An exact copy of all the data, minus the images, is required.

START EXCERPTED RECORDS

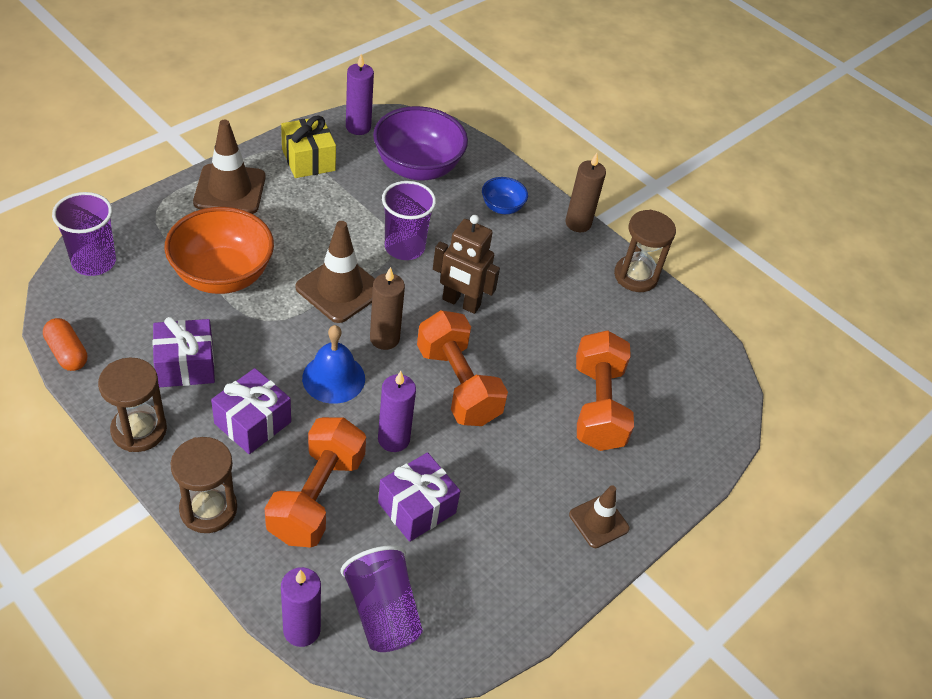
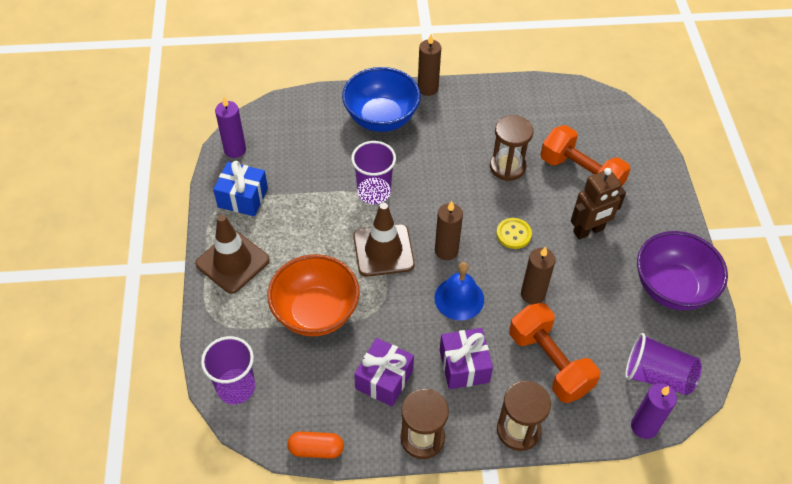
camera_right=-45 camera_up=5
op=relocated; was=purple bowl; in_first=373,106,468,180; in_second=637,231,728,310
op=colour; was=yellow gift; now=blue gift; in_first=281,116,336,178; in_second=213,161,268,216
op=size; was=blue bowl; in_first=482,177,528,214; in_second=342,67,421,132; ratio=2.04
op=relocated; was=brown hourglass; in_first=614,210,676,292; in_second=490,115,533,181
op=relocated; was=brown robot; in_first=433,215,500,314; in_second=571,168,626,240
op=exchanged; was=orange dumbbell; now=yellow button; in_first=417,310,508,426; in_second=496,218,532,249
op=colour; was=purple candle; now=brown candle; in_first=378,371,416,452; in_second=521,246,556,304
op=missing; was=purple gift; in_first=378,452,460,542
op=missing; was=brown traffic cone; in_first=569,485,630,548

END EXCERPTED RECORDS

YOUR RESPONSE:
camera_right=-45 camera_up=5
op=relocated; was=purple bowl; in_first=373,106,468,180; in_second=637,231,728,310
op=colour; was=yellow gift; now=blue gift; in_first=281,116,336,178; in_second=213,161,268,216
op=size; was=blue bowl; in_first=482,177,528,214; in_second=342,67,421,132; ratio=2.04
op=relocated; was=brown hourglass; in_first=614,210,676,292; in_second=490,115,533,181
op=relocated; was=brown robot; in_first=433,215,500,314; in_second=571,168,626,240
op=exchanged; was=orange dumbbell; now=yellow button; in_first=417,310,508,426; in_second=496,218,532,249
op=colour; was=purple candle; now=brown candle; in_first=378,371,416,452; in_second=521,246,556,304
op=missing; was=purple gift; in_first=378,452,460,542
op=missing; was=brown traffic cone; in_first=569,485,630,548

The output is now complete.